**YOUR OBJECTIVE:** Among the lines of data below, reproduce only those from the one with "camera: 35 degrees right, 5 degrees up" through the one with "(458, 387) = (374, 329): none -> red car", exactly as they stand, both ends included.

**MATERIAL PROVIDED:**

——

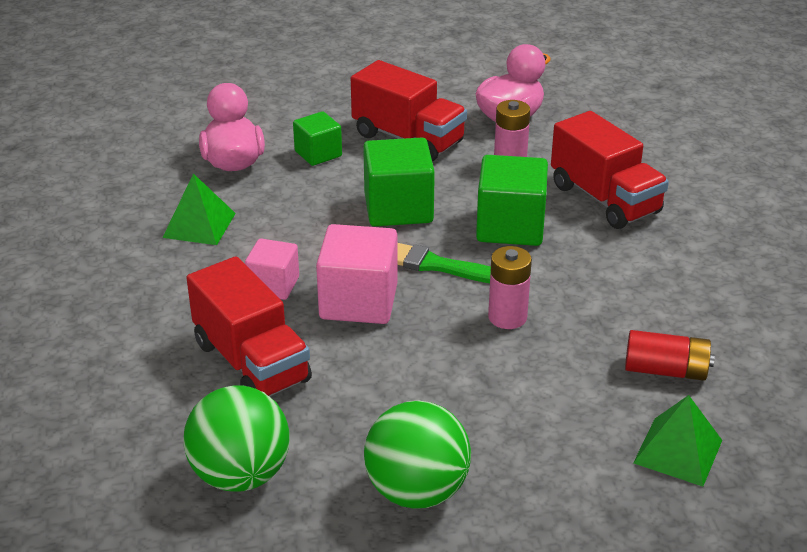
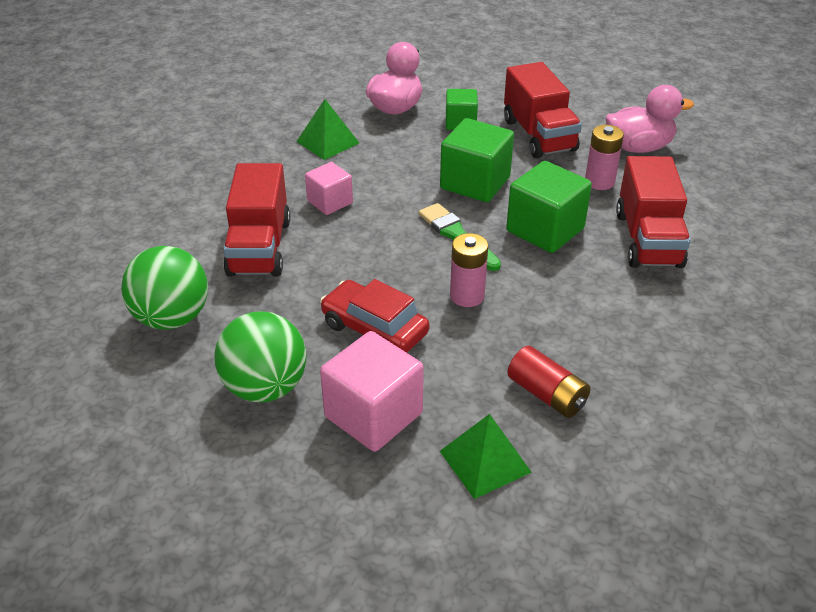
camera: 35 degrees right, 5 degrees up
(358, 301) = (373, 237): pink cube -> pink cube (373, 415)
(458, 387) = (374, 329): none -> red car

——

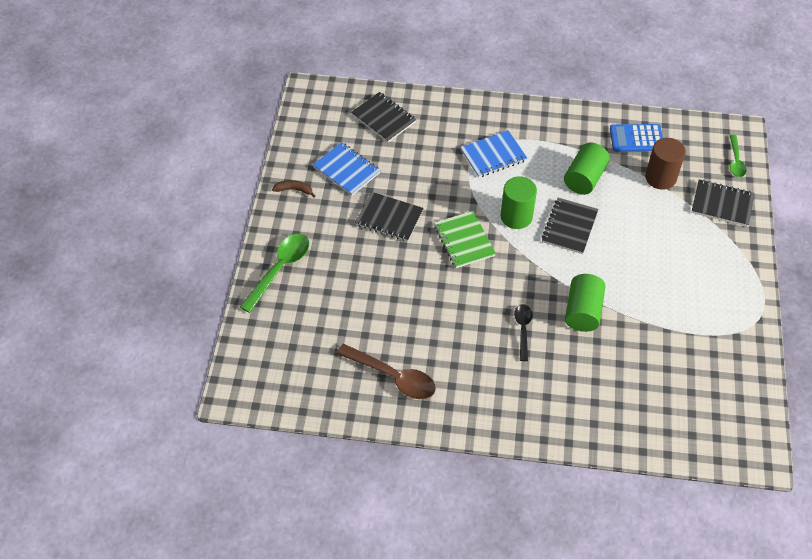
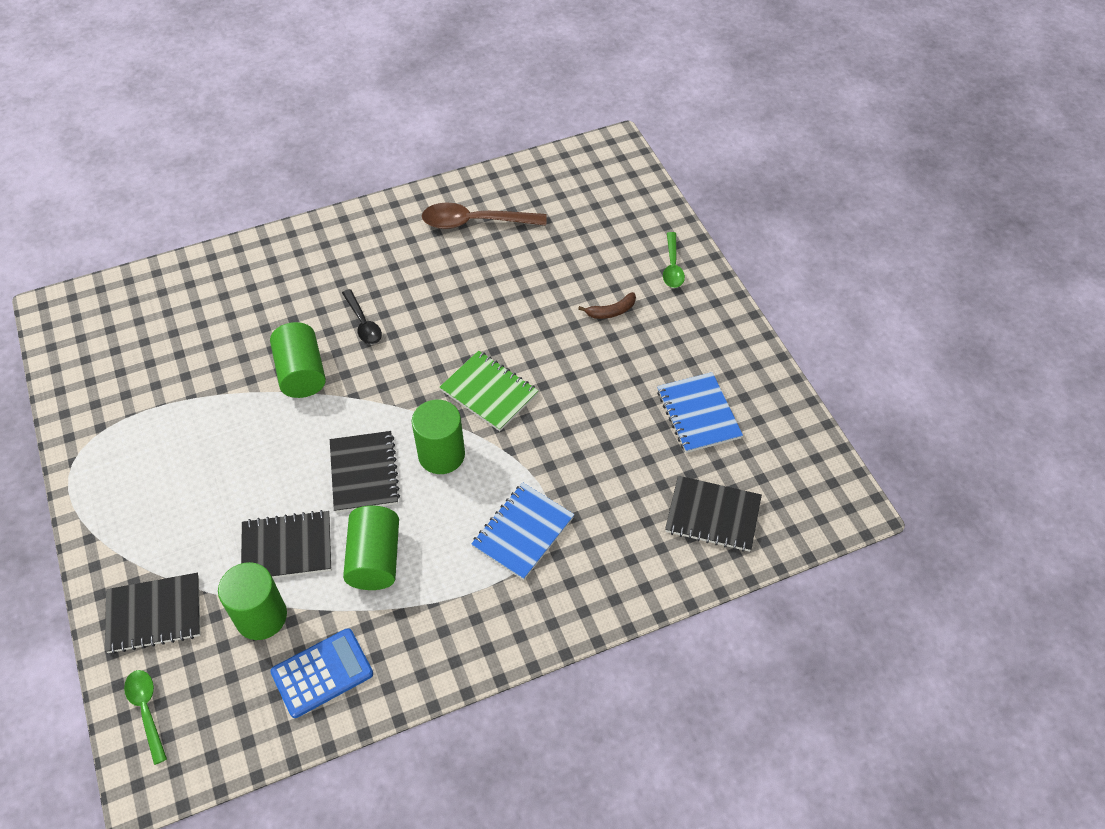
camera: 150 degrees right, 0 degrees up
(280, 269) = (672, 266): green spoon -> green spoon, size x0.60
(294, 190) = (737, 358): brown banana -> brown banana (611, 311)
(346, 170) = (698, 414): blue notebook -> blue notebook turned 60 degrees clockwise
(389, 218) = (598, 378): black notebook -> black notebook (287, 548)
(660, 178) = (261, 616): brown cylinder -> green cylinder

——

**OUTPUT OF THE EXERCISE:**
camera: 35 degrees right, 5 degrees up
(358, 301) = (373, 237): pink cube -> pink cube (373, 415)
(458, 387) = (374, 329): none -> red car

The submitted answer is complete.